## Task to complete
Search the records below for the string "cone" and copy each line where it turns up.

## Data for review
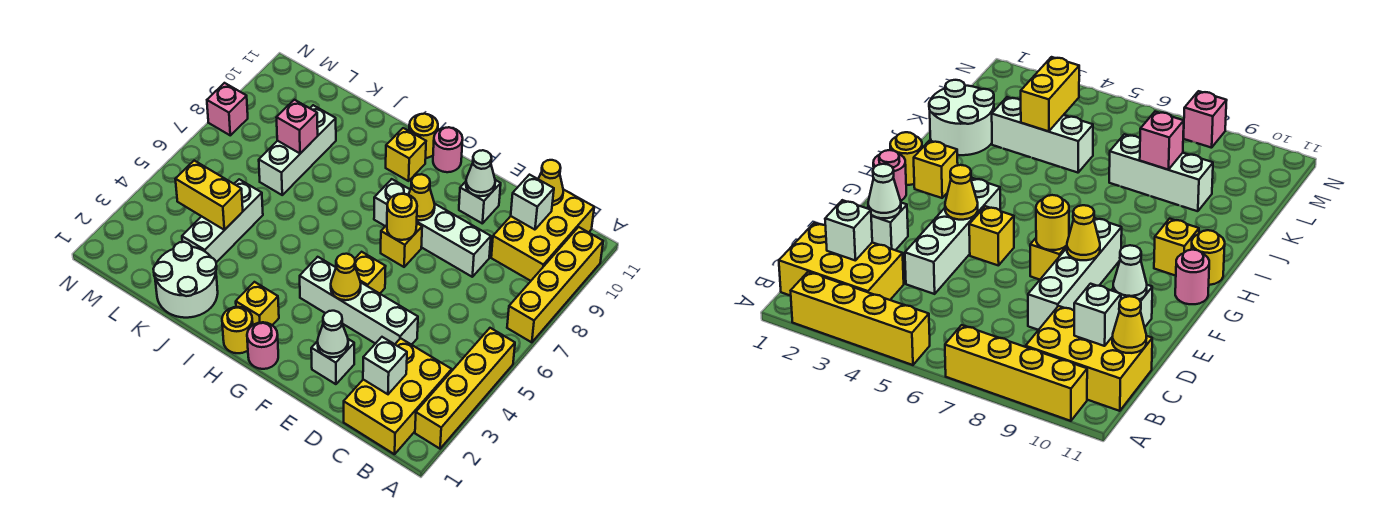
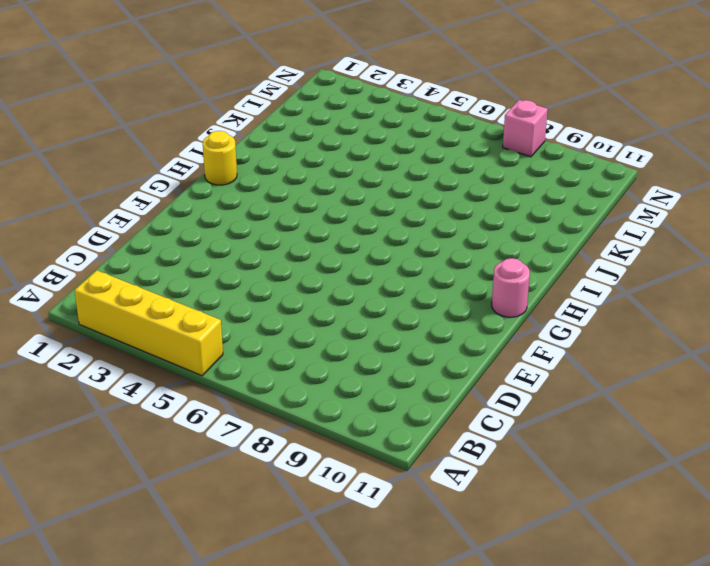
none -> yellow brick A7:A10 level 1
none -> yellow brick B1:C3 level 1
none -> yellow brick B9:C11 level 1
none -> white brick D4:G4 level 1

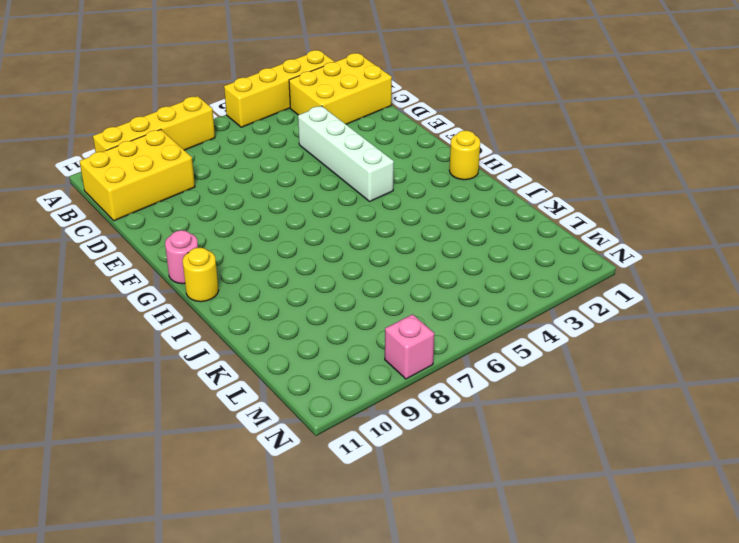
none -> white brick D8:G8 level 1
none -> white brick E2 level 1
none -> white brick E10 level 1
none -> yellow brick F5 level 1

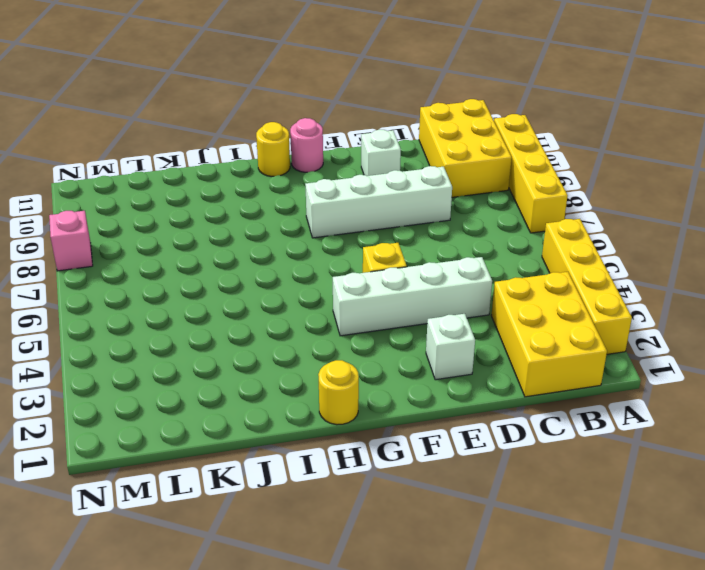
none -> yellow brick F7 level 1
none -> pink round brick G1 level 1
none -> yellow brick H2 level 1
none -> yellow brick H10 level 1

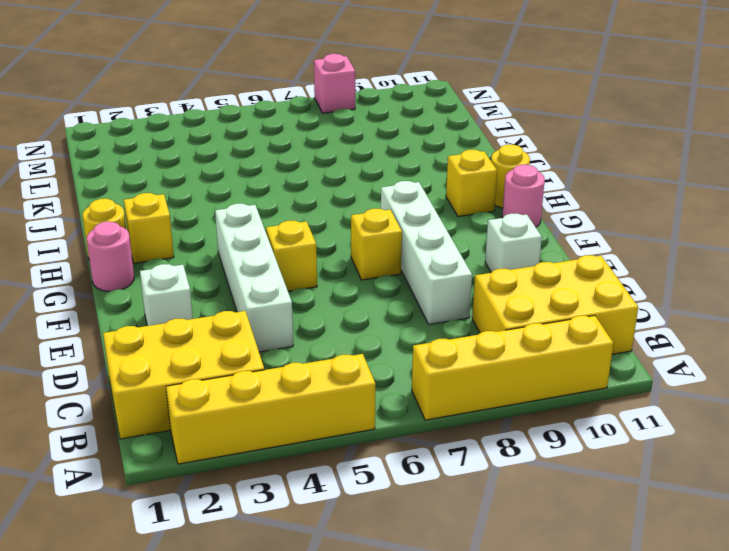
none -> white round brick J1:K2 level 1
none -> white brick K3:K5 level 1
none -> white brick K7:K9 level 1
none -> white brick C2 level 2

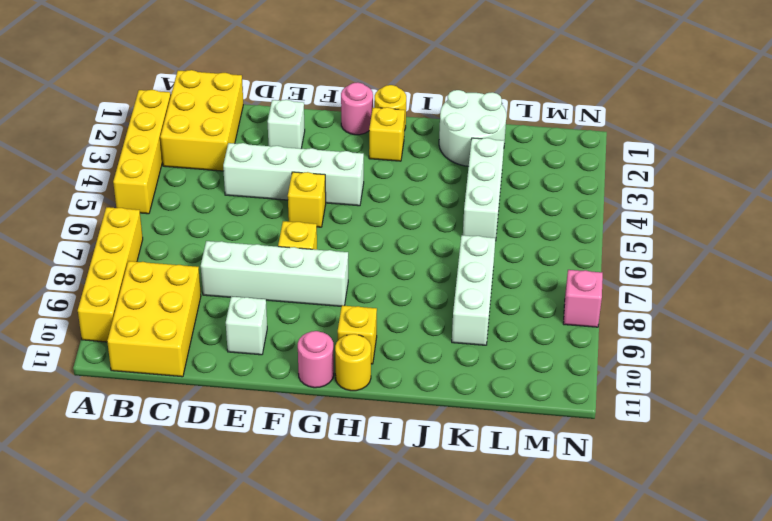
none -> white brick C2 level 2
none -> white brick C10 level 2
none -> yellow cone C11 level 2
none -> white cone E2 level 2

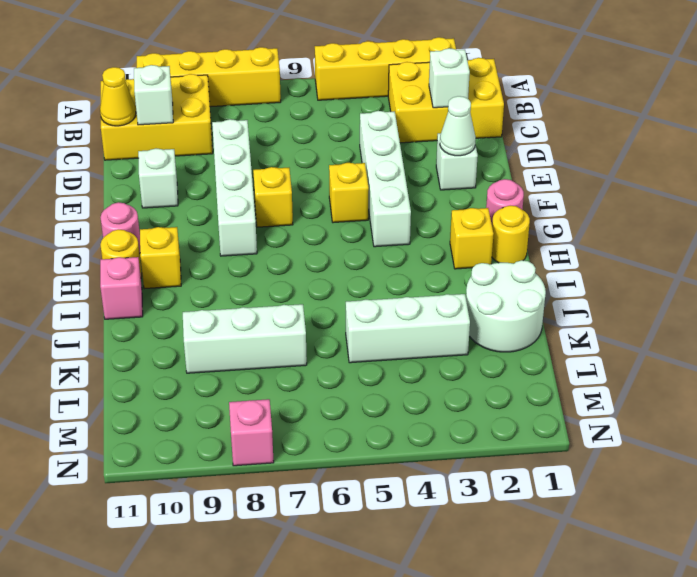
pink brick I11 level 1 -> pink brick K8 level 2
none -> white cone E10 level 2
none -> yellow cone F4 level 2
none -> yellow round brick F7 level 2
none -> yellow cone F8 level 2

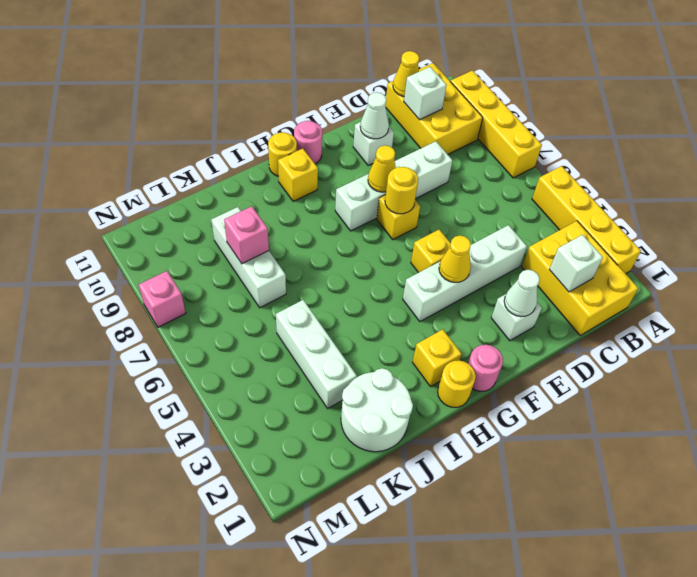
none -> yellow brick K4:L4 level 2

## Reply to the task
none -> yellow cone C11 level 2
none -> white cone E2 level 2
none -> white cone E10 level 2
none -> yellow cone F4 level 2
none -> yellow cone F8 level 2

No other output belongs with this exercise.